_Directive_.
Return every line of the listing that contains the string "instrumentName".

- - -

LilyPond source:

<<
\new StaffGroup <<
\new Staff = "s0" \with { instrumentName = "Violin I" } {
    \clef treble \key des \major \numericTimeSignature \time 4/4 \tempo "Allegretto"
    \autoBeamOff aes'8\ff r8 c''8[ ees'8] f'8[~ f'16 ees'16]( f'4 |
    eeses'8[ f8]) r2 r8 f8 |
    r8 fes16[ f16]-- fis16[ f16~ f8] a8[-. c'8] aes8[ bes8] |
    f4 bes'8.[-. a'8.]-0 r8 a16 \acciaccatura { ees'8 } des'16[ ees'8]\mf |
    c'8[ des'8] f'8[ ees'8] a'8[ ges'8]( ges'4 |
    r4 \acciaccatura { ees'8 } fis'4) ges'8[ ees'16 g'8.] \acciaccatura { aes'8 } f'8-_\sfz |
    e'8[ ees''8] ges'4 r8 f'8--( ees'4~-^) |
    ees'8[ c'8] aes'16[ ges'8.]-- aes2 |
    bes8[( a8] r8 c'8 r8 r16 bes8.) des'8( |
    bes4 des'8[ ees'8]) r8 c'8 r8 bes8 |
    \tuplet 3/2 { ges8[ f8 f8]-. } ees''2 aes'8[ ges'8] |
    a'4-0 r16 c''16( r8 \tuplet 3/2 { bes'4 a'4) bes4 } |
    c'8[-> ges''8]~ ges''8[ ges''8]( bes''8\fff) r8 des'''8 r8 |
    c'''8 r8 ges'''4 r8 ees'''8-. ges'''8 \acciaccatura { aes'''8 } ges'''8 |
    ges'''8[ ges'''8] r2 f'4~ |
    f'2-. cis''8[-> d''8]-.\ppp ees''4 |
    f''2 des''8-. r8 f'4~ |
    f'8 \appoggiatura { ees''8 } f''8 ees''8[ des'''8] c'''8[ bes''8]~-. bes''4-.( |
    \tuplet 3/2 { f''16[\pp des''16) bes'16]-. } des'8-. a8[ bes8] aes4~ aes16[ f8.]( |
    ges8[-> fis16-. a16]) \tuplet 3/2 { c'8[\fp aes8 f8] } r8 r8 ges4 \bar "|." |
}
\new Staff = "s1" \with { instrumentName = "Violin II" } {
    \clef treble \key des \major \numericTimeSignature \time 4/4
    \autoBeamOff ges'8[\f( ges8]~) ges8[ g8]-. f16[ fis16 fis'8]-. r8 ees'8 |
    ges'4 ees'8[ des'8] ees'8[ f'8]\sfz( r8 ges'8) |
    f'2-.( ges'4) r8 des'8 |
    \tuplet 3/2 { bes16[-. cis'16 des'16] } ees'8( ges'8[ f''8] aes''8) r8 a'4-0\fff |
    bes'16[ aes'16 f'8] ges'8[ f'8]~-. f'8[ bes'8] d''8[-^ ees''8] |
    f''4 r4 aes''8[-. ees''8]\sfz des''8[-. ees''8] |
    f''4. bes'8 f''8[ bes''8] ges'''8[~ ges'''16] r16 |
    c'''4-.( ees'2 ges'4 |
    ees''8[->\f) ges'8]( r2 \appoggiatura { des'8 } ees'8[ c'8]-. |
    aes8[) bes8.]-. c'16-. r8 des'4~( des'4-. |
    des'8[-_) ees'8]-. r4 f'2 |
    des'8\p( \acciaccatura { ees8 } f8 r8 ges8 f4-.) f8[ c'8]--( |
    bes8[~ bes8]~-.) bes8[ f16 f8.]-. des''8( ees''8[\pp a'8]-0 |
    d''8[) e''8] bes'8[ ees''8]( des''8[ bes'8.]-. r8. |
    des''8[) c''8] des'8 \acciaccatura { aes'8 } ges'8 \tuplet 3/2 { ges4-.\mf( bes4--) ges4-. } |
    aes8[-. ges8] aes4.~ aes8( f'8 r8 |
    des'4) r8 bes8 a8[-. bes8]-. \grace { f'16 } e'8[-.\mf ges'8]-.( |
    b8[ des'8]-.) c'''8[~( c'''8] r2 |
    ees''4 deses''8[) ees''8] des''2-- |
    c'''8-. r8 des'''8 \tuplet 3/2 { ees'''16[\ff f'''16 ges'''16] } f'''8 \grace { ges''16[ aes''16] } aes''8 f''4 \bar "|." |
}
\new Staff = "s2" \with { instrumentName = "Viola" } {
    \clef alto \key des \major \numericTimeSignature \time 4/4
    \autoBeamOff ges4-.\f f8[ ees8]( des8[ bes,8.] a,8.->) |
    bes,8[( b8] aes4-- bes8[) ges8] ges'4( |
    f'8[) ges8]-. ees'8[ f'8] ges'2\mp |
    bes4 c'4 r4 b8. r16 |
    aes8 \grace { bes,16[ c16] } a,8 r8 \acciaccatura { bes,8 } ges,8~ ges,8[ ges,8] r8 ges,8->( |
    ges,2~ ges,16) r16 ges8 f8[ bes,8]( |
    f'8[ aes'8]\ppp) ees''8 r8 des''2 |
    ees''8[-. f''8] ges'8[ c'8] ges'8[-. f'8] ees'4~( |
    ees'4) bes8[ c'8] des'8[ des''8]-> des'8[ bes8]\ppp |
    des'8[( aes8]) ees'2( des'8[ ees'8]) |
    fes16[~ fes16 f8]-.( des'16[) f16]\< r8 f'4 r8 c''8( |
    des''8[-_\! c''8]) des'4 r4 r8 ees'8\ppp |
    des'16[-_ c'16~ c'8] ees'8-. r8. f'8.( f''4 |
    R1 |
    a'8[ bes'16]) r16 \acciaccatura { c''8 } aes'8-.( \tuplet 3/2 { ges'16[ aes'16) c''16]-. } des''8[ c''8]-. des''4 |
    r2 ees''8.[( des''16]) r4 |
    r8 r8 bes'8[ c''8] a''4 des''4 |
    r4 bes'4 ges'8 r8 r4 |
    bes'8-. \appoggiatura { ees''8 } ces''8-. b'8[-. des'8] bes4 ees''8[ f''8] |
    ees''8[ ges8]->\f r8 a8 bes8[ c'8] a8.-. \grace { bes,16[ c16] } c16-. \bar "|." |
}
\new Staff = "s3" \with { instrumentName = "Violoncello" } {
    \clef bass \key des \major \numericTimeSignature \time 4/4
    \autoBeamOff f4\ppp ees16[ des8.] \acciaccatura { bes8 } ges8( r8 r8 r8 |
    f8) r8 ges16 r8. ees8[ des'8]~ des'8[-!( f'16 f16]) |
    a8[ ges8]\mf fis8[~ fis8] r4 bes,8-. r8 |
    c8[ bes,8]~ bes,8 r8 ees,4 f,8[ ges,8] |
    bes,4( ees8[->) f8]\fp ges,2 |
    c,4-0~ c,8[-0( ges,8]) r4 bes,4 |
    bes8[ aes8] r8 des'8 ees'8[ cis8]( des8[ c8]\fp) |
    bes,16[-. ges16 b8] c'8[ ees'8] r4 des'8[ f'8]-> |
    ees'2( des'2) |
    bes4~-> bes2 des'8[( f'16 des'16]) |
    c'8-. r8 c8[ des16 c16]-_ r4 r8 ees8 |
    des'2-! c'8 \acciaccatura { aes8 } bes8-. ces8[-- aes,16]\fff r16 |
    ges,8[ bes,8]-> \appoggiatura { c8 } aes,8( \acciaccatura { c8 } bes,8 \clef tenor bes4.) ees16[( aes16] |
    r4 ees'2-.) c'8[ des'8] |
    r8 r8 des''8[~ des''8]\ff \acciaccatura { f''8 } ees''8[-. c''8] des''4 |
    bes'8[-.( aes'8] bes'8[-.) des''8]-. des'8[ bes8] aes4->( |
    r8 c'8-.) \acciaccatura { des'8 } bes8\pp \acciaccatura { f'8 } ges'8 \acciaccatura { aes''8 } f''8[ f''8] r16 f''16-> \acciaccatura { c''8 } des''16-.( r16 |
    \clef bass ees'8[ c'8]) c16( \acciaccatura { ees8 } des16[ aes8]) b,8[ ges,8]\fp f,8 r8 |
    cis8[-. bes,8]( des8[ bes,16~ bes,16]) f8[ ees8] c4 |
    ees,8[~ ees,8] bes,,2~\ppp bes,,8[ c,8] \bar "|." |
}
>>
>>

- - -

_Completed task_.
\new Staff = "s0" \with { instrumentName = "Violin I" } {
\new Staff = "s1" \with { instrumentName = "Violin II" } {
\new Staff = "s2" \with { instrumentName = "Viola" } {
\new Staff = "s3" \with { instrumentName = "Violoncello" } {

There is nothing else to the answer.